■ **Directions**: Go over the records and copy every line with the string "cone".

Records from a data collection:
______
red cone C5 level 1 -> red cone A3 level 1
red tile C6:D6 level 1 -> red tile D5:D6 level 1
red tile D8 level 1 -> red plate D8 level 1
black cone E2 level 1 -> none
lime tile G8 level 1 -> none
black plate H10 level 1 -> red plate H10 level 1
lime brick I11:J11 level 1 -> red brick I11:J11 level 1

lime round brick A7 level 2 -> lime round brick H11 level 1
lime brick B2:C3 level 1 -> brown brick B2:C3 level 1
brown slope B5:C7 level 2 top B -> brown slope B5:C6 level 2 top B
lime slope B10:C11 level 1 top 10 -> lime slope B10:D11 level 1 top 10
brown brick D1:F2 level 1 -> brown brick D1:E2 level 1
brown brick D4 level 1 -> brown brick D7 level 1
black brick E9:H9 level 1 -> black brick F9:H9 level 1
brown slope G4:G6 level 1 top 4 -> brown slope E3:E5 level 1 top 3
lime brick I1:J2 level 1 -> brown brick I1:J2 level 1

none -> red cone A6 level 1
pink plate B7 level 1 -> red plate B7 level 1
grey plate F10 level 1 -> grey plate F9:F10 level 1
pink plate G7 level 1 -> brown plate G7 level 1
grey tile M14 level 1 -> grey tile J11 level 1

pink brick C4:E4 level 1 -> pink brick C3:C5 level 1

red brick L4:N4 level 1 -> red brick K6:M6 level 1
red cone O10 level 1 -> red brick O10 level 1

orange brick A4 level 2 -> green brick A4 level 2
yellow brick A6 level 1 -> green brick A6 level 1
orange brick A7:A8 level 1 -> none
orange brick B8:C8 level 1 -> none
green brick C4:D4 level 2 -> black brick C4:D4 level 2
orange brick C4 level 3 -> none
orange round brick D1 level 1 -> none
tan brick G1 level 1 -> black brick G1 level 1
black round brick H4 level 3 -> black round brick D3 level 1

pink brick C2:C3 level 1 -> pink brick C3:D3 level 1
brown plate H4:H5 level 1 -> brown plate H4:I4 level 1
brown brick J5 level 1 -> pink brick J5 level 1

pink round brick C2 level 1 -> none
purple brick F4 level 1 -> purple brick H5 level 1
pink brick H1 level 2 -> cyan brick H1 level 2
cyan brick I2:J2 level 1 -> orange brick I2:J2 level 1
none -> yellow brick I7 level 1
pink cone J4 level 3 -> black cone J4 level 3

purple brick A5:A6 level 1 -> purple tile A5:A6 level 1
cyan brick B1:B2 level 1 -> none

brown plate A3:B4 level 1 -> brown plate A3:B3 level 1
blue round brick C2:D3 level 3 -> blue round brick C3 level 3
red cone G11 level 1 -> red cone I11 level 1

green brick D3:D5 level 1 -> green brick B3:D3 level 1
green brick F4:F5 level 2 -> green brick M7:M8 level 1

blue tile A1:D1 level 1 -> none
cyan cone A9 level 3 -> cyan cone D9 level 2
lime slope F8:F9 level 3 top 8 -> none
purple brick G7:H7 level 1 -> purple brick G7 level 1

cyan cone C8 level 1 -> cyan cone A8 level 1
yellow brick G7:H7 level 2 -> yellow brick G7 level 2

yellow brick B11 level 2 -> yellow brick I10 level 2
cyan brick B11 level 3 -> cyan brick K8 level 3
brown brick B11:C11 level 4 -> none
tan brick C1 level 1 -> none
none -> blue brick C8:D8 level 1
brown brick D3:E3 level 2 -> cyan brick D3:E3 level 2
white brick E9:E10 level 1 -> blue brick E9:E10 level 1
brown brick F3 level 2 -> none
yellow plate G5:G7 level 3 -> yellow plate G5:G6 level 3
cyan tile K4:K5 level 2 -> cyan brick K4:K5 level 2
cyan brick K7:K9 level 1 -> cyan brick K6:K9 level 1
______
■ **Response to this exercise**:
red cone C5 level 1 -> red cone A3 level 1
black cone E2 level 1 -> none
none -> red cone A6 level 1
red cone O10 level 1 -> red brick O10 level 1
pink cone J4 level 3 -> black cone J4 level 3
red cone G11 level 1 -> red cone I11 level 1
cyan cone A9 level 3 -> cyan cone D9 level 2
cyan cone C8 level 1 -> cyan cone A8 level 1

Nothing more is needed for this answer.